▶ TASK REQUIREMENTS: Look through the entries below and show every line containing the word "none".

▶ Detected change data:
--- START ---
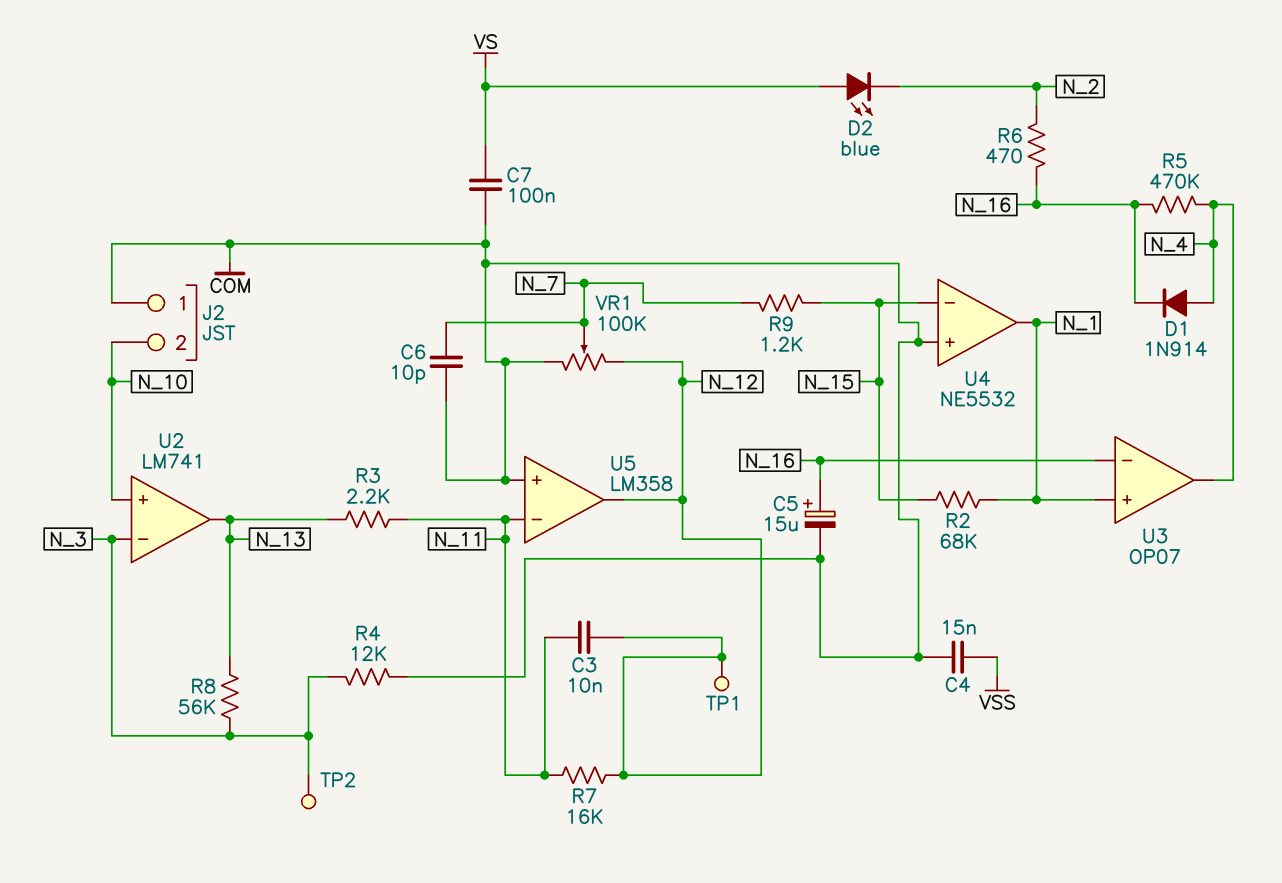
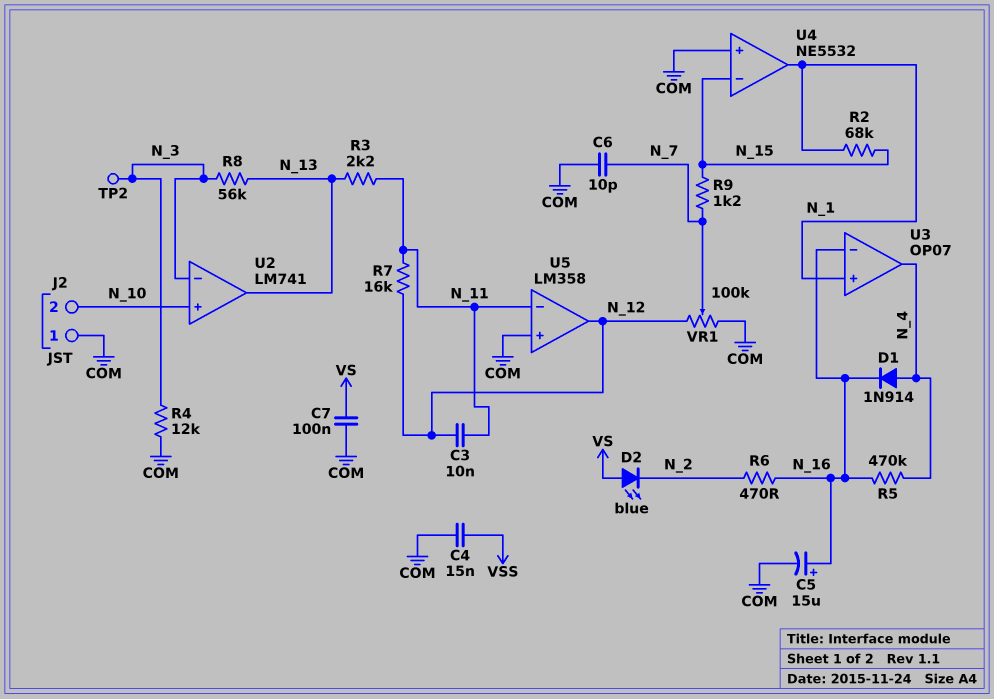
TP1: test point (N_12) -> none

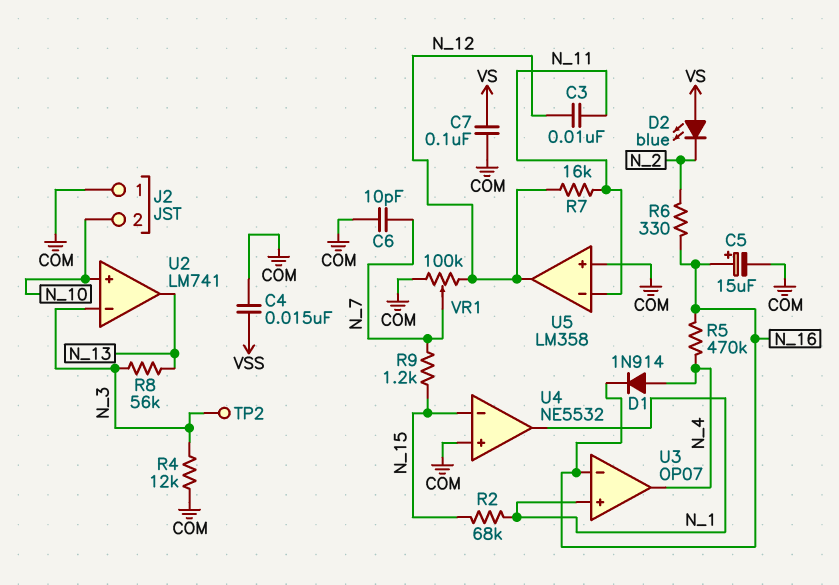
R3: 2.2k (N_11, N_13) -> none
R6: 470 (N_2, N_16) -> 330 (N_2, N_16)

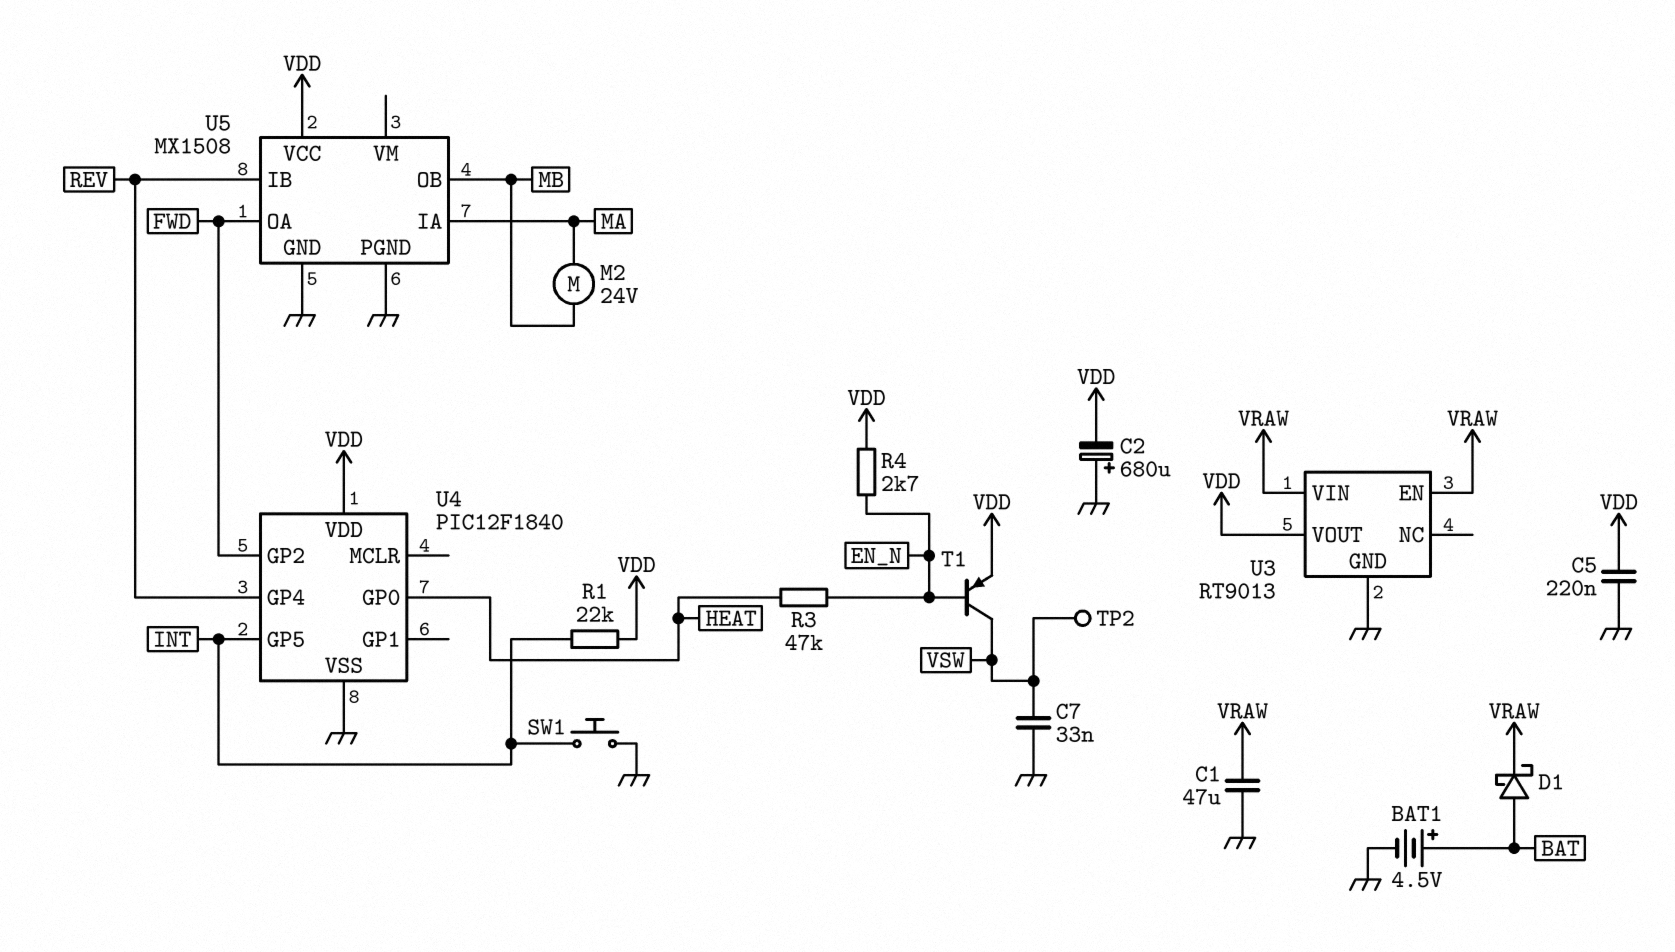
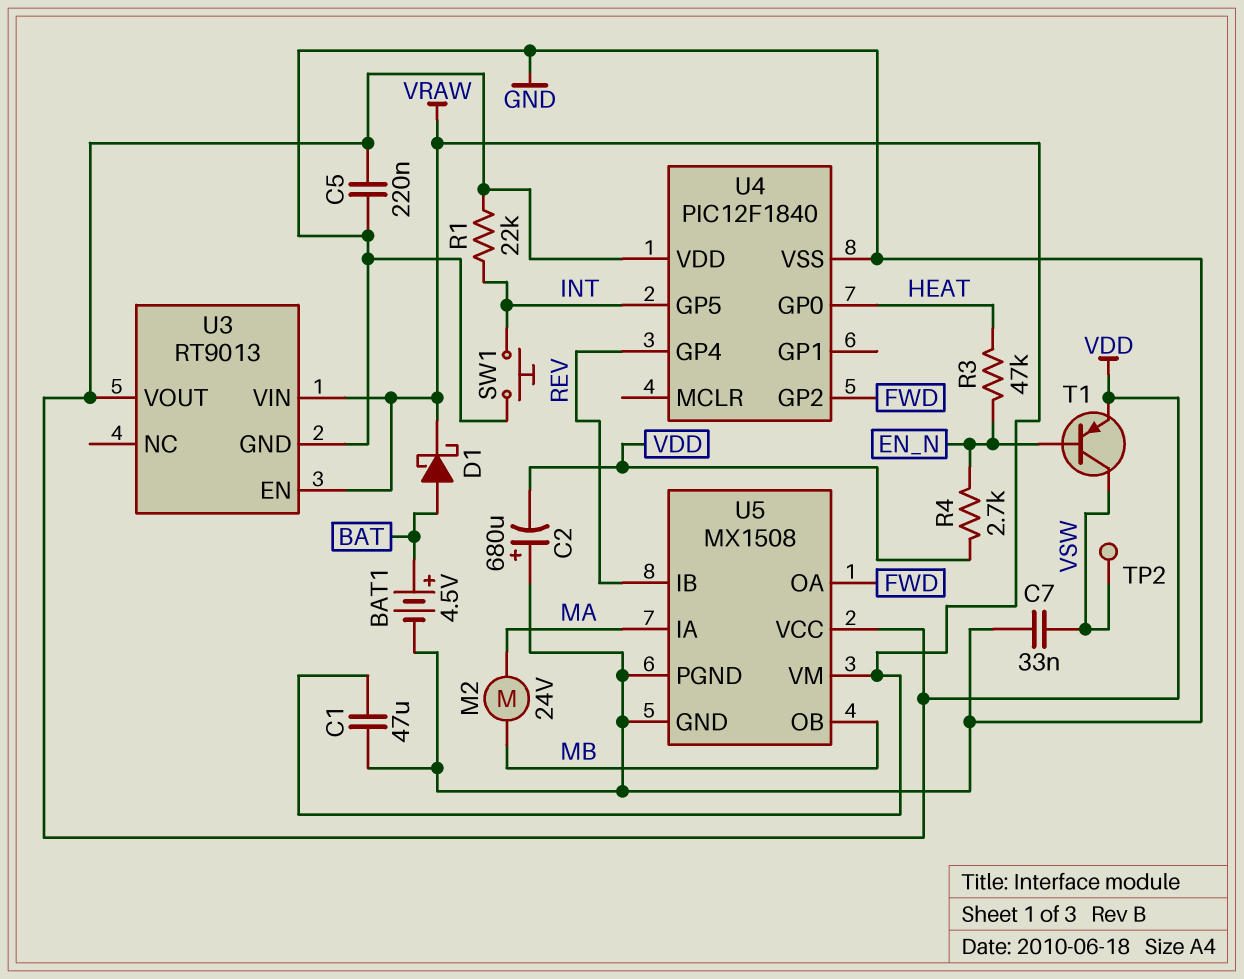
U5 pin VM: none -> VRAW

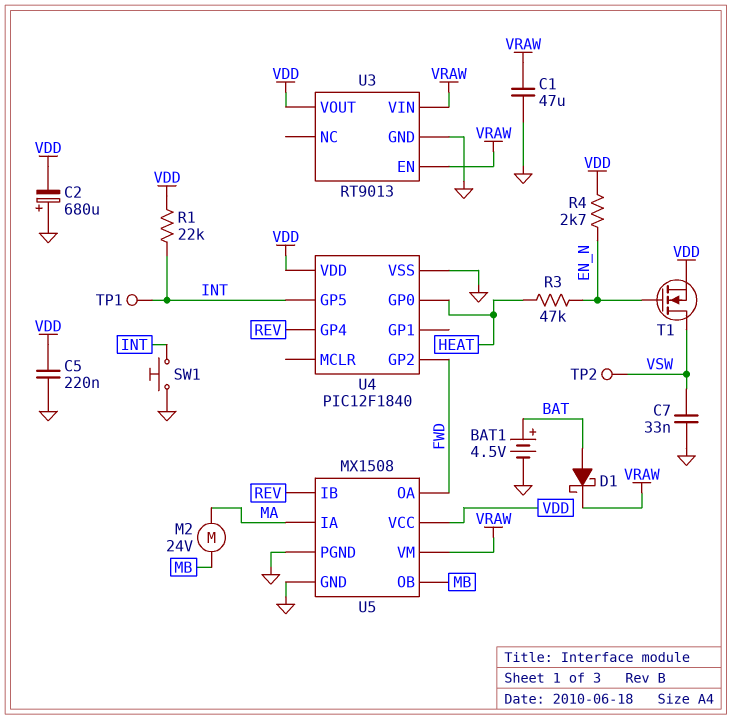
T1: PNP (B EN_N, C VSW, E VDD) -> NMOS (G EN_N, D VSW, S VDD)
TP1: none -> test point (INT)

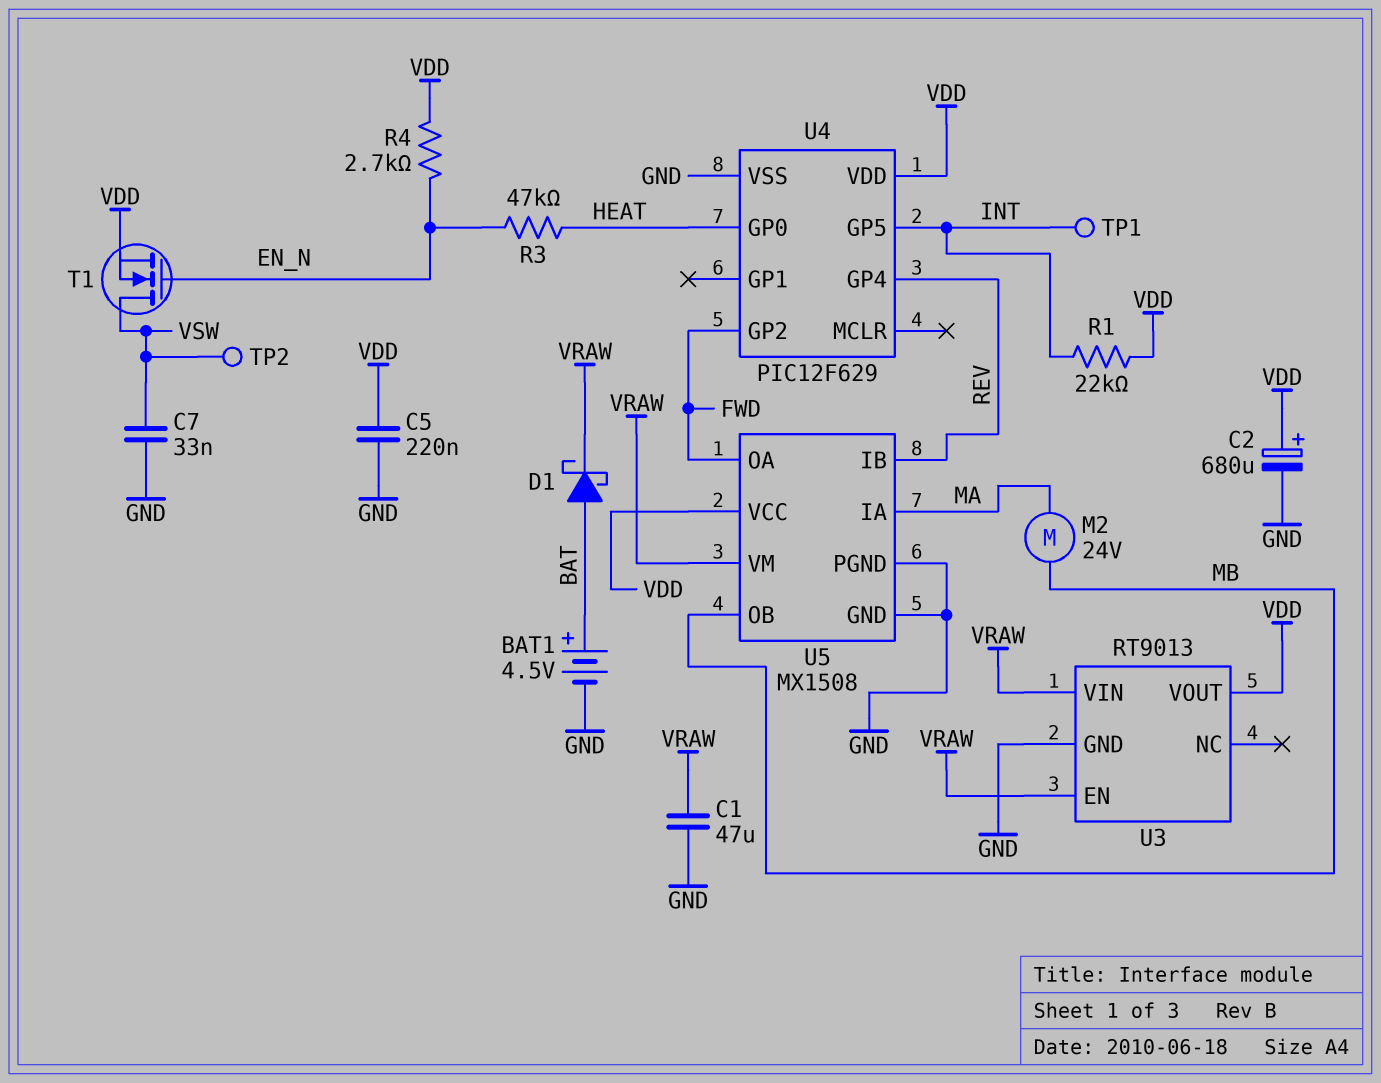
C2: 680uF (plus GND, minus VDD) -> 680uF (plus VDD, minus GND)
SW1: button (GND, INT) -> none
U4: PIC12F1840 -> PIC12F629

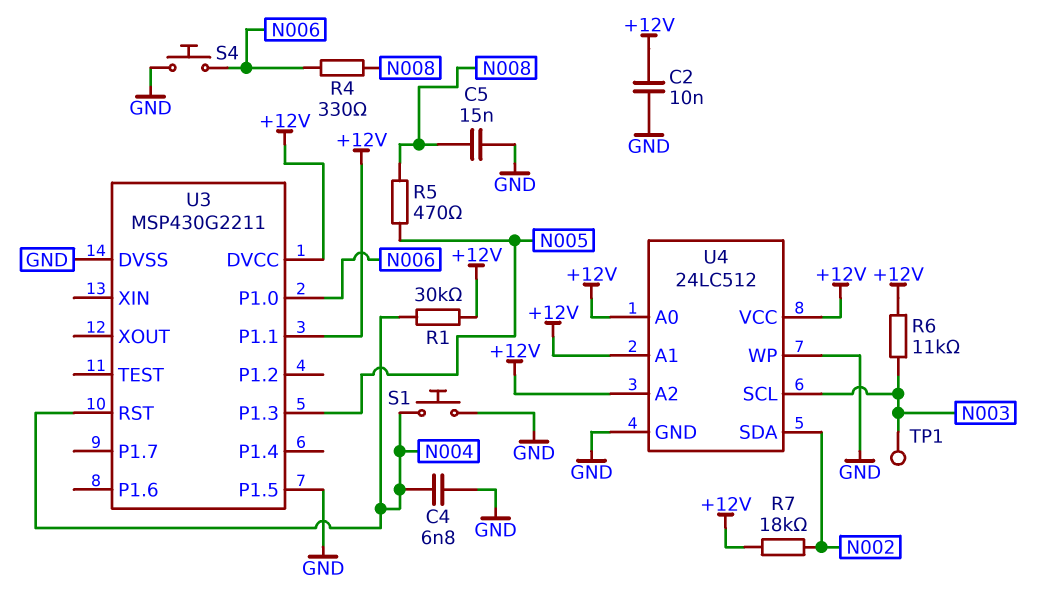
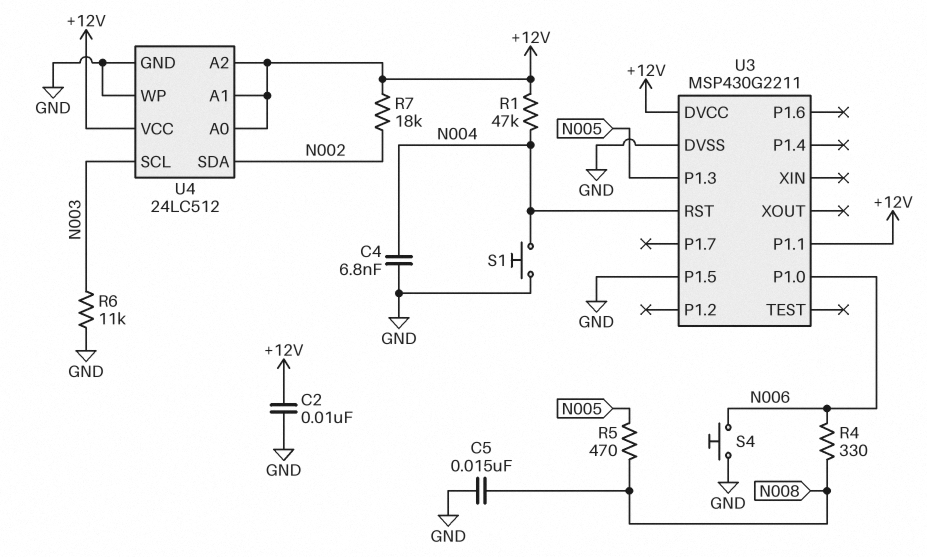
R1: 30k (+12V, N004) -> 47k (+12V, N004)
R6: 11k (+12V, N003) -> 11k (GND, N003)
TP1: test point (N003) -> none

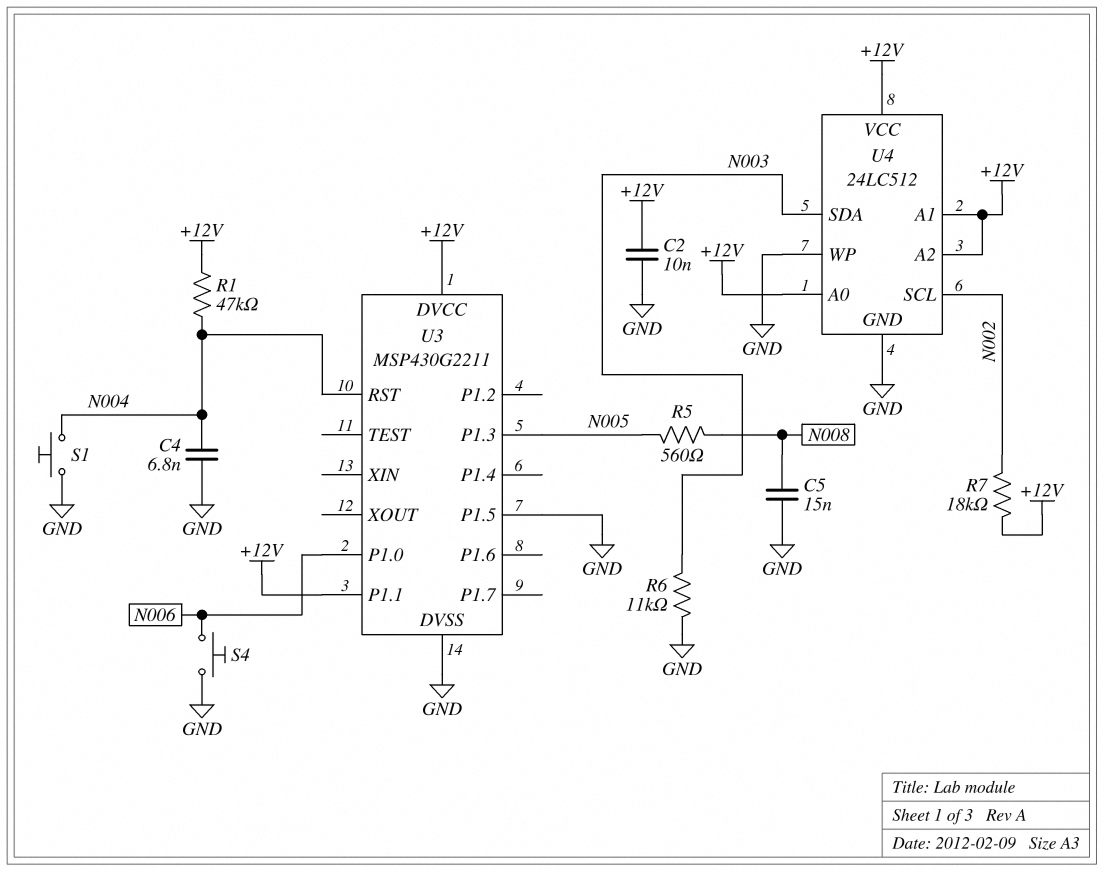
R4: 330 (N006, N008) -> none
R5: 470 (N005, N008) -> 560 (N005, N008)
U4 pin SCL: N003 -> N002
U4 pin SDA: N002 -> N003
--- END ---
▶ ANSWER SPACE:
TP1: test point (N_12) -> none
R3: 2.2k (N_11, N_13) -> none
U5 pin VM: none -> VRAW
TP1: none -> test point (INT)
SW1: button (GND, INT) -> none
TP1: test point (N003) -> none
R4: 330 (N006, N008) -> none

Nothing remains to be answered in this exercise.